YOUR ASSIGNMENT
Take from the listing each line that has the string "brown".

DATA TO PROCESS

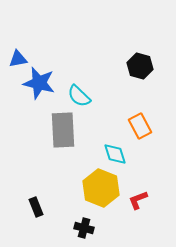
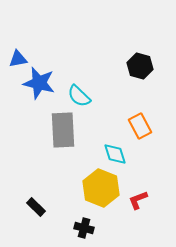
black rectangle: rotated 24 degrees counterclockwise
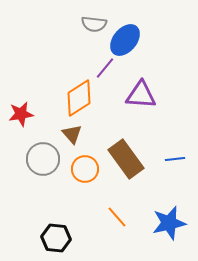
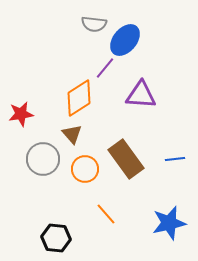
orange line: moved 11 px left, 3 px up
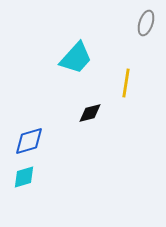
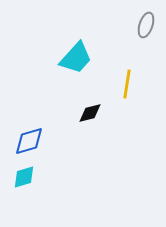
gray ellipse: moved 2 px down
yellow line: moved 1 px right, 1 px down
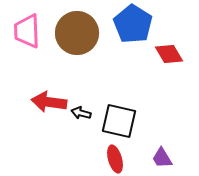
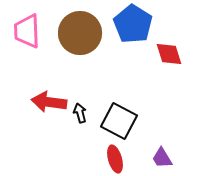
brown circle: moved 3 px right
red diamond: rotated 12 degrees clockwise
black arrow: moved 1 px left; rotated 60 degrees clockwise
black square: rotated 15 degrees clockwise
...
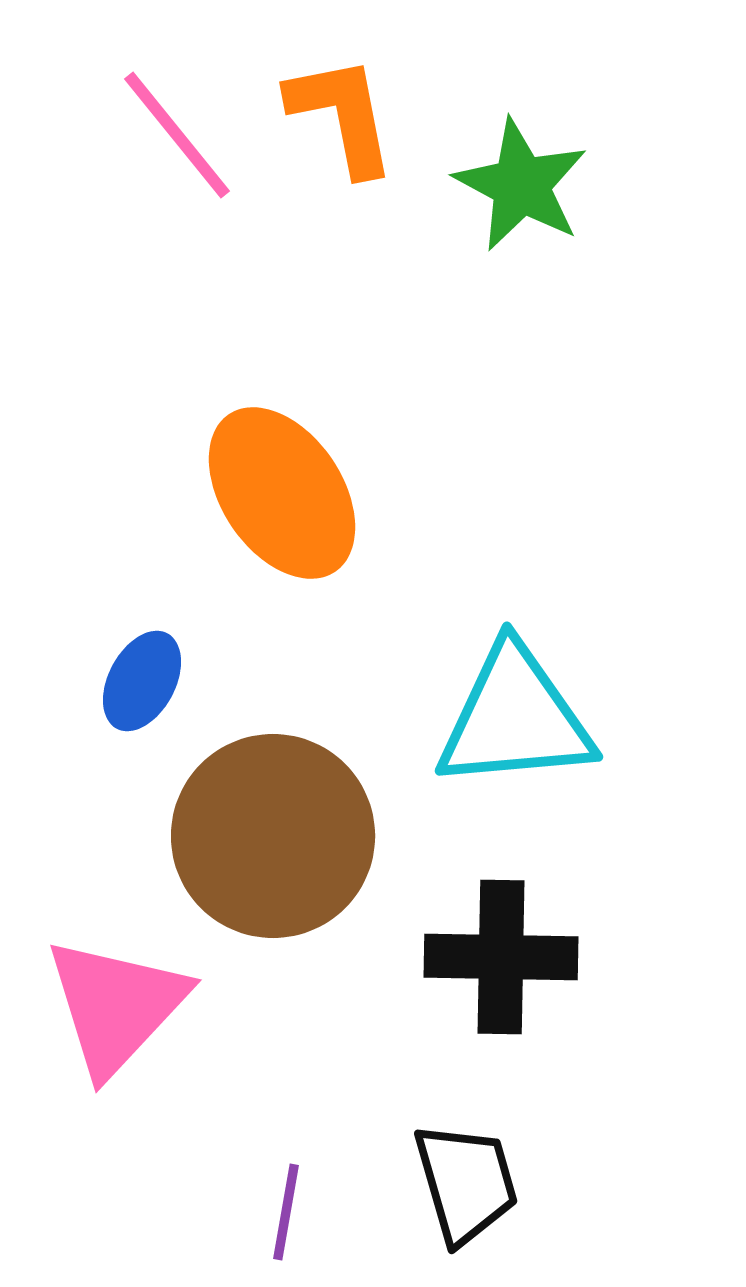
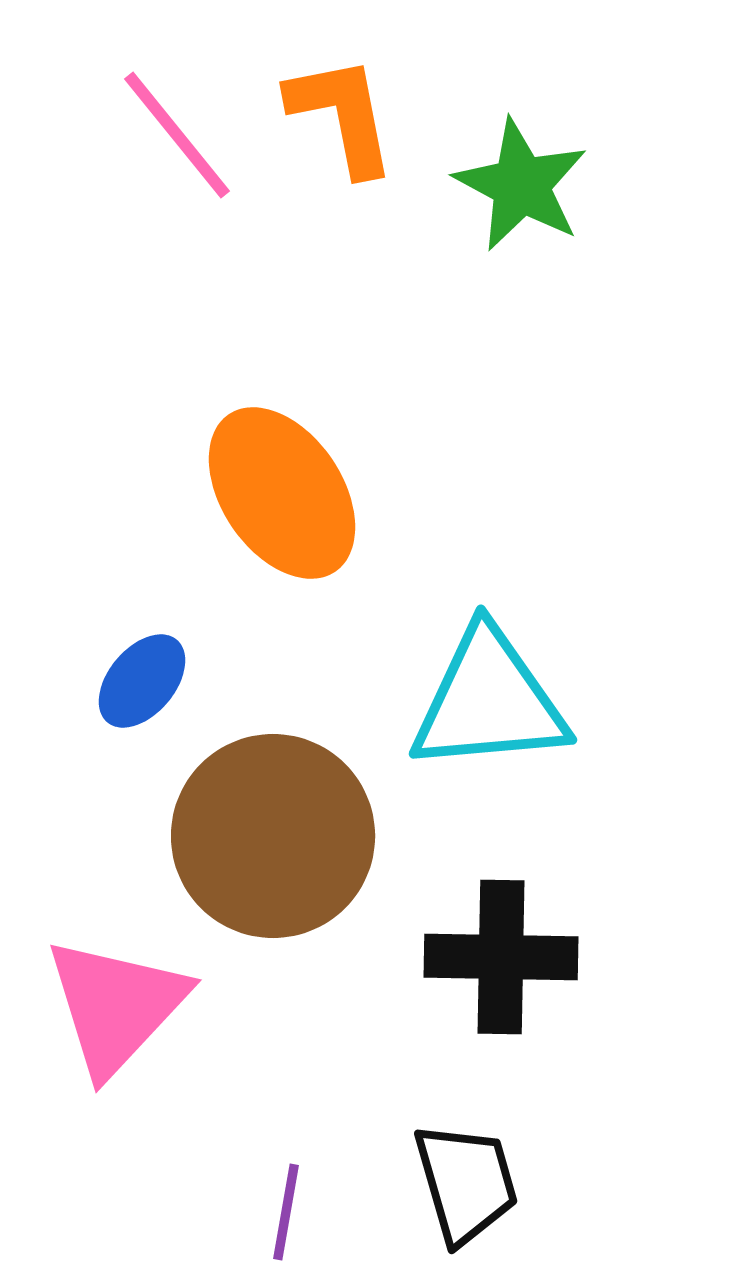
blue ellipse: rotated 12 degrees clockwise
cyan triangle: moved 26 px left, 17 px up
...
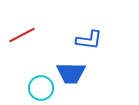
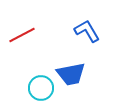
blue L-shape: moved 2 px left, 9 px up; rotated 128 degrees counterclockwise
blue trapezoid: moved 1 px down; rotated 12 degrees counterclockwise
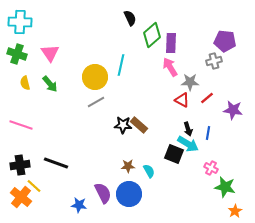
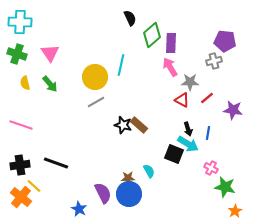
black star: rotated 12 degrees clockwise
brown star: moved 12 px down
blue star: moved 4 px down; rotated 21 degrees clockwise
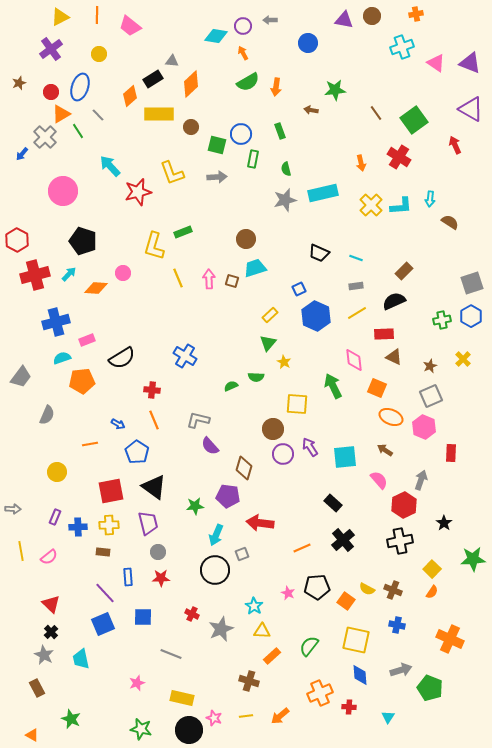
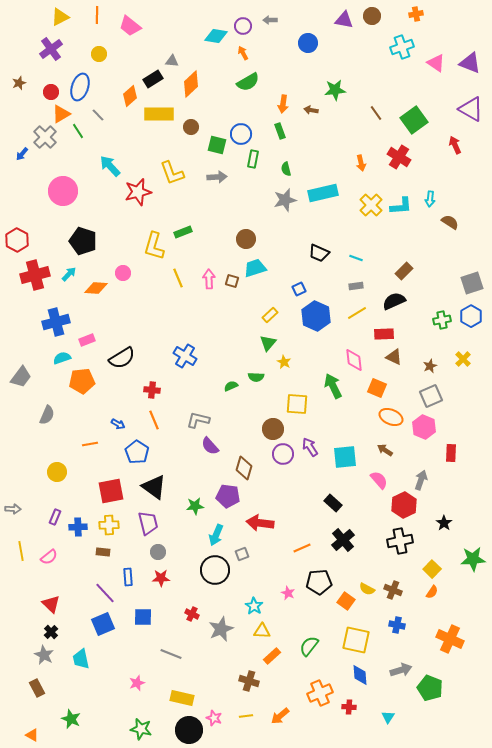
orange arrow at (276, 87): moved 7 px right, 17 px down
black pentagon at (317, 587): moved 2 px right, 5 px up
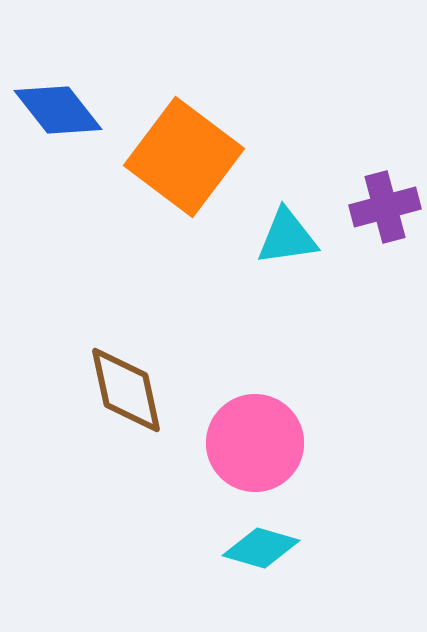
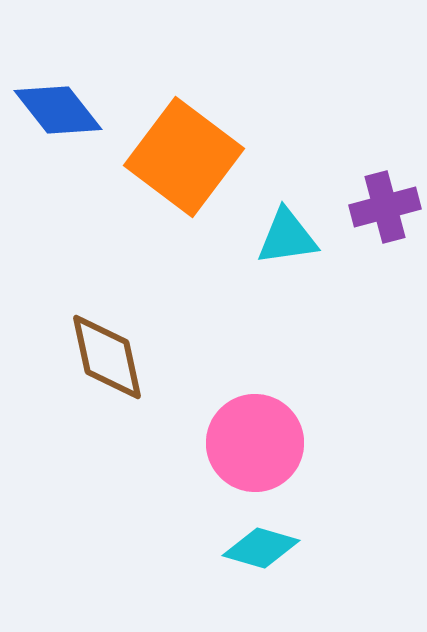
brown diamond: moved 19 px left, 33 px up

RESULT FOR THIS EXERCISE
brown circle: moved 3 px right
brown star: moved 12 px down
brown diamond: moved 19 px left, 33 px up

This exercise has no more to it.